Under this line are the records; write out word for word the part that begins at the line containing "(366, 194) = (269, 270): blue" and ends at the line containing "(527, 241) = (134, 318): none", and no more.

*** Records to process Section Begins ***

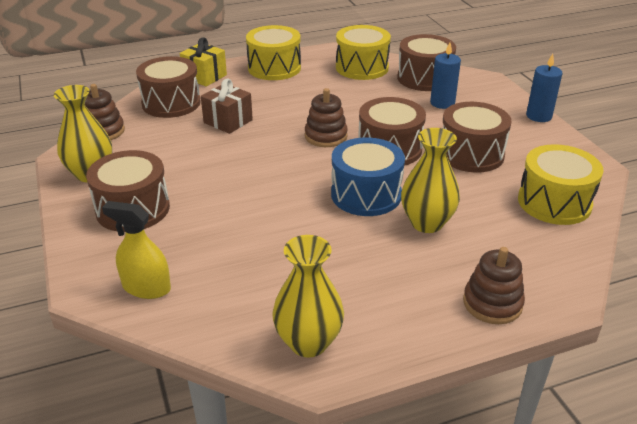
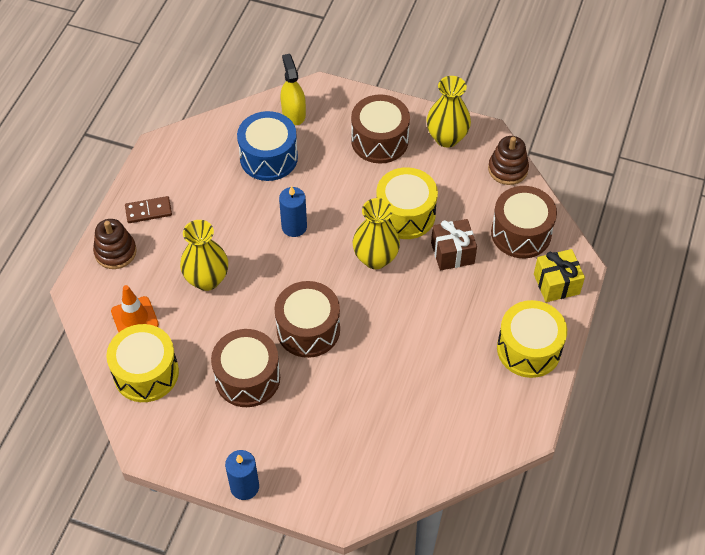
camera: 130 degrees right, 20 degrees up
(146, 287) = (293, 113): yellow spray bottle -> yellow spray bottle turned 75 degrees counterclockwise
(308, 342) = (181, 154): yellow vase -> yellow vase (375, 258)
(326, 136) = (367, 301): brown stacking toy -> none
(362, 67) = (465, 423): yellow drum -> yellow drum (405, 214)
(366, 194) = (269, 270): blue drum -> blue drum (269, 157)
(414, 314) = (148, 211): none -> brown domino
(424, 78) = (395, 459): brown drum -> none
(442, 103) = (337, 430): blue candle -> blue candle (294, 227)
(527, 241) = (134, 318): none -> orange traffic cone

*** Records to process Section Ends ***
*** Records to process Section Begins ***

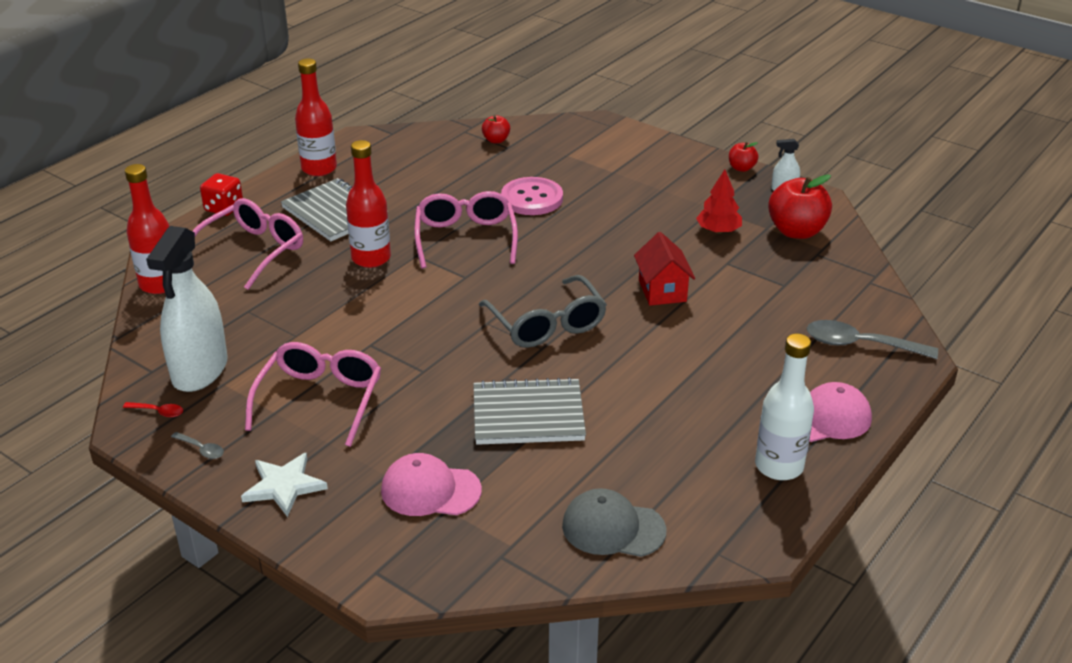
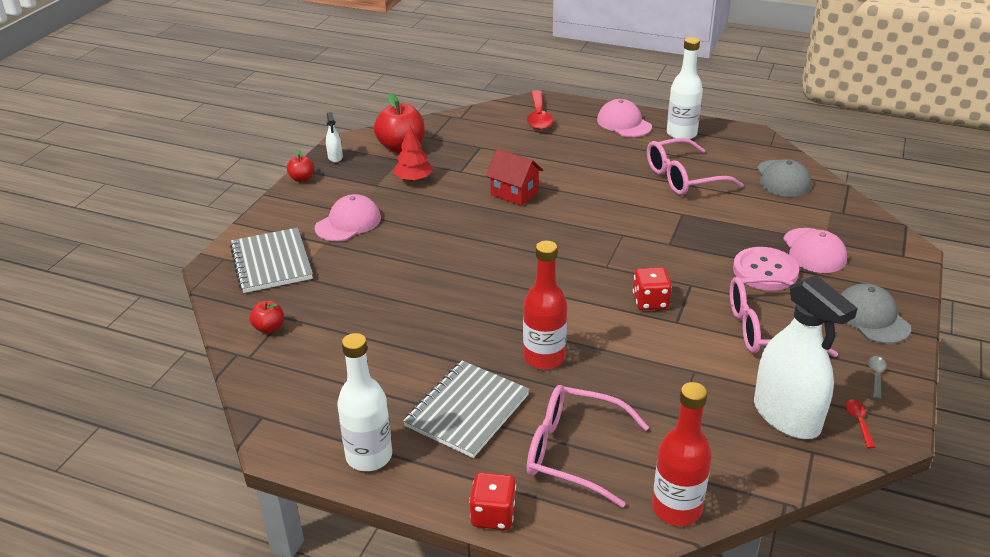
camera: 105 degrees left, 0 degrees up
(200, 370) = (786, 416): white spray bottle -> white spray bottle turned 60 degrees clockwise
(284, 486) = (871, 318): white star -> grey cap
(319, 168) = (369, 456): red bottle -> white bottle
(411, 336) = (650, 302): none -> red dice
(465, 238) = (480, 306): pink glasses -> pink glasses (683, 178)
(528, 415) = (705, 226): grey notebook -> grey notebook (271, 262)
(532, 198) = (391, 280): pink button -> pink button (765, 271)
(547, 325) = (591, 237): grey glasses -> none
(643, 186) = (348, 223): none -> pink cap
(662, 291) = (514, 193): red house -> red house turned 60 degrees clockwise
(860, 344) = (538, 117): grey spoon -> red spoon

*** Records to process Section Ends ***

The completed task |
(366, 194) = (269, 270): blue drum -> blue drum (269, 157)
(414, 314) = (148, 211): none -> brown domino
(424, 78) = (395, 459): brown drum -> none
(442, 103) = (337, 430): blue candle -> blue candle (294, 227)
(527, 241) = (134, 318): none -> orange traffic cone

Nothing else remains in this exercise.